▶ **WORK INSTRUCTIONS**:
Search the records for the string "orange", then copy each line where it appears.

Spatial object tracking data:
○ ○ ○ ○ ○ ○ ○
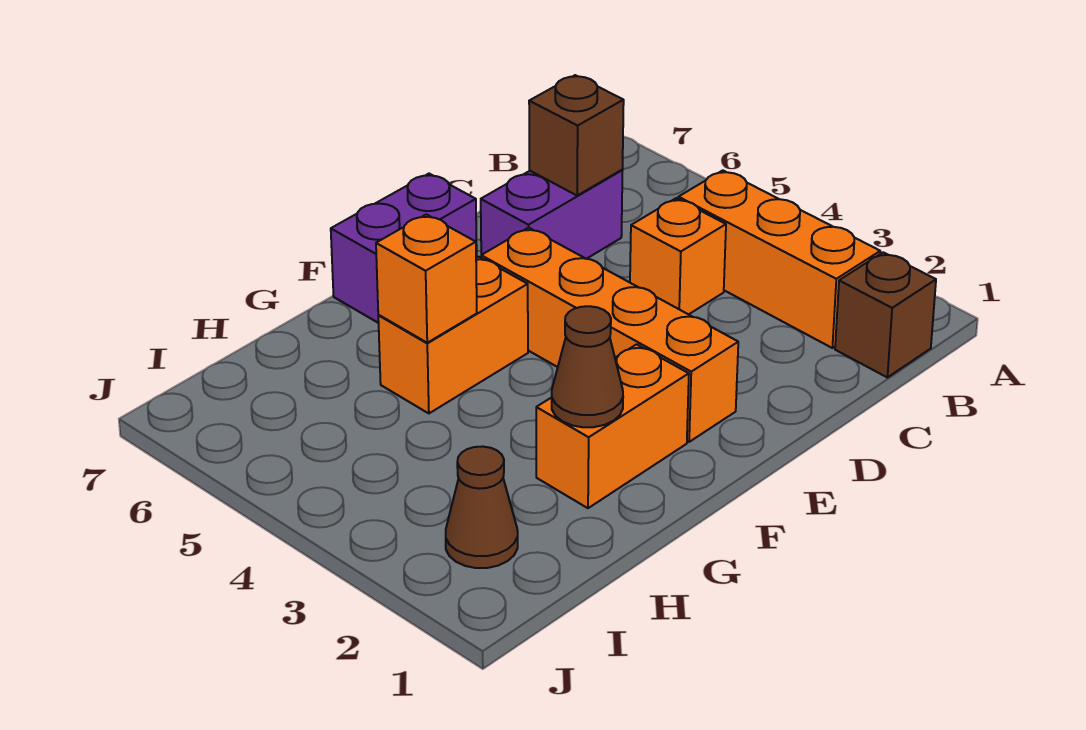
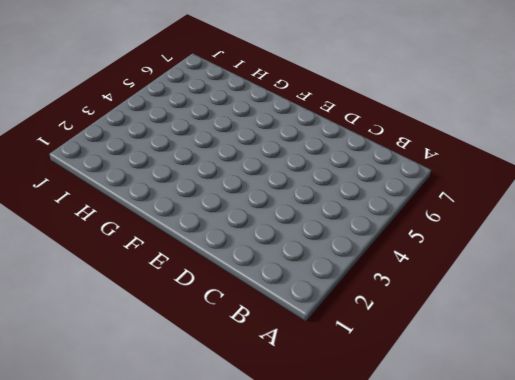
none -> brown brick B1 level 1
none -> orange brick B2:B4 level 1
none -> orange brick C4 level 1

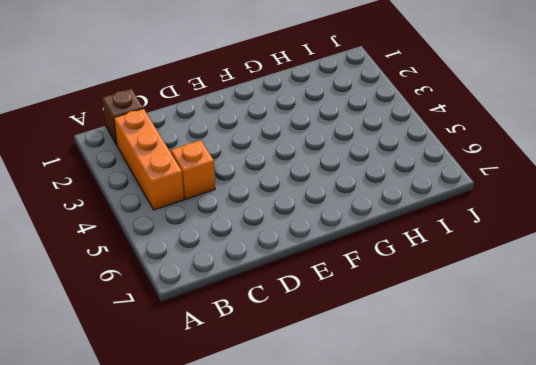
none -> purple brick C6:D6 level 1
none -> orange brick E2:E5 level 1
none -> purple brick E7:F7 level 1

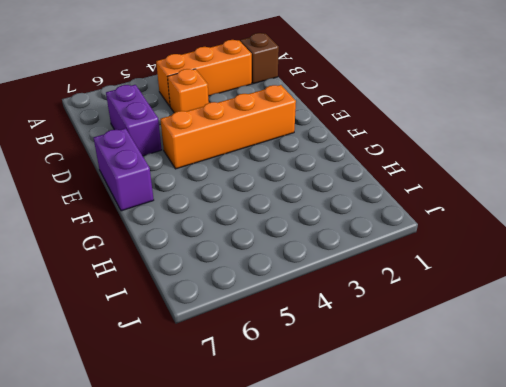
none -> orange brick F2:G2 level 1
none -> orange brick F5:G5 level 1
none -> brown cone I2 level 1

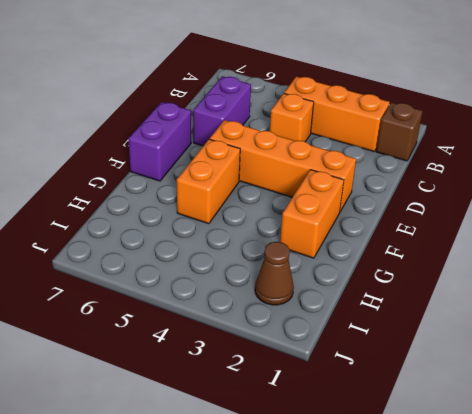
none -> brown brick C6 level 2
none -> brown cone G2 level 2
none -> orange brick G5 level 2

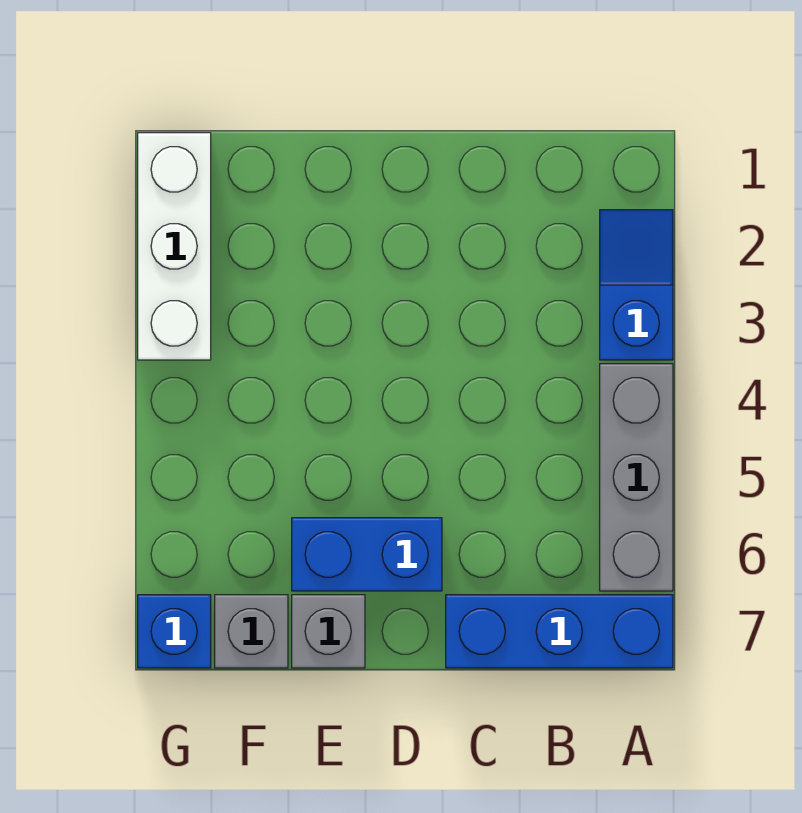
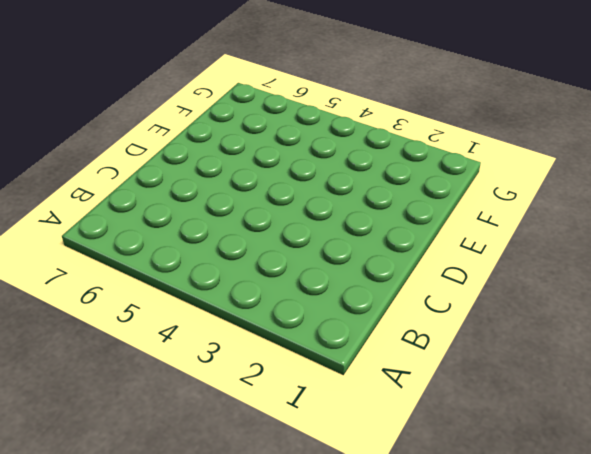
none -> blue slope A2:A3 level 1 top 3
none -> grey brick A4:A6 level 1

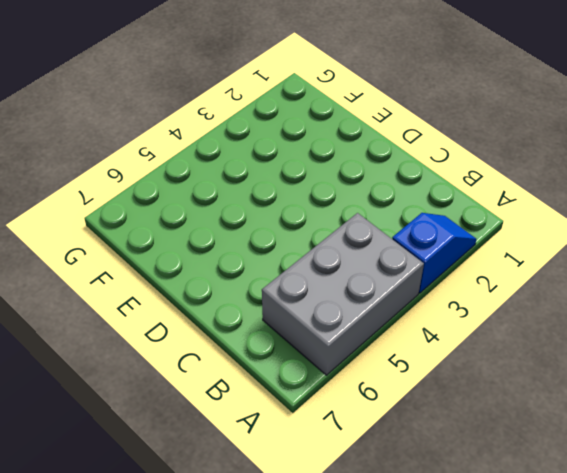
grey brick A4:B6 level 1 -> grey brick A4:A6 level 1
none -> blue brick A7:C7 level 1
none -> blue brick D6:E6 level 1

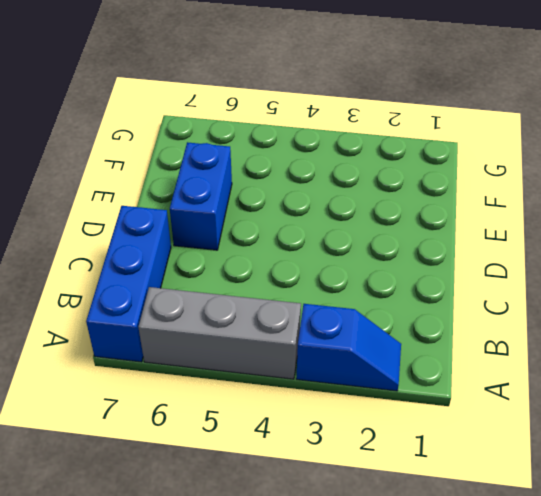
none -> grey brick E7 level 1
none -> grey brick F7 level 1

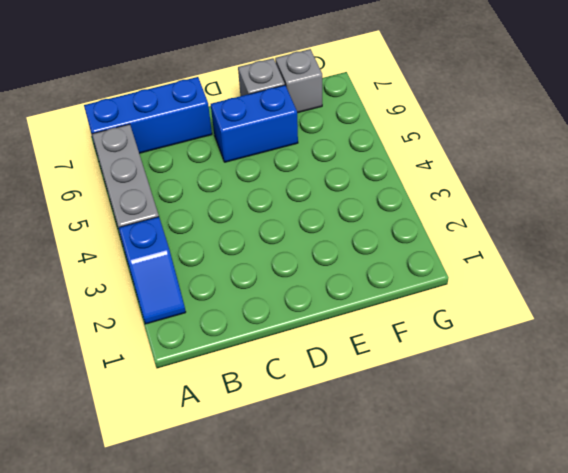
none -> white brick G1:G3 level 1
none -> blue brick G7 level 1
○ ○ ○ ○ ○ ○ ○
▶ **OUTPUT OF THE EXERCISE**:
none -> orange brick B2:B4 level 1
none -> orange brick C4 level 1
none -> orange brick E2:E5 level 1
none -> orange brick F2:G2 level 1
none -> orange brick F5:G5 level 1
none -> orange brick G5 level 2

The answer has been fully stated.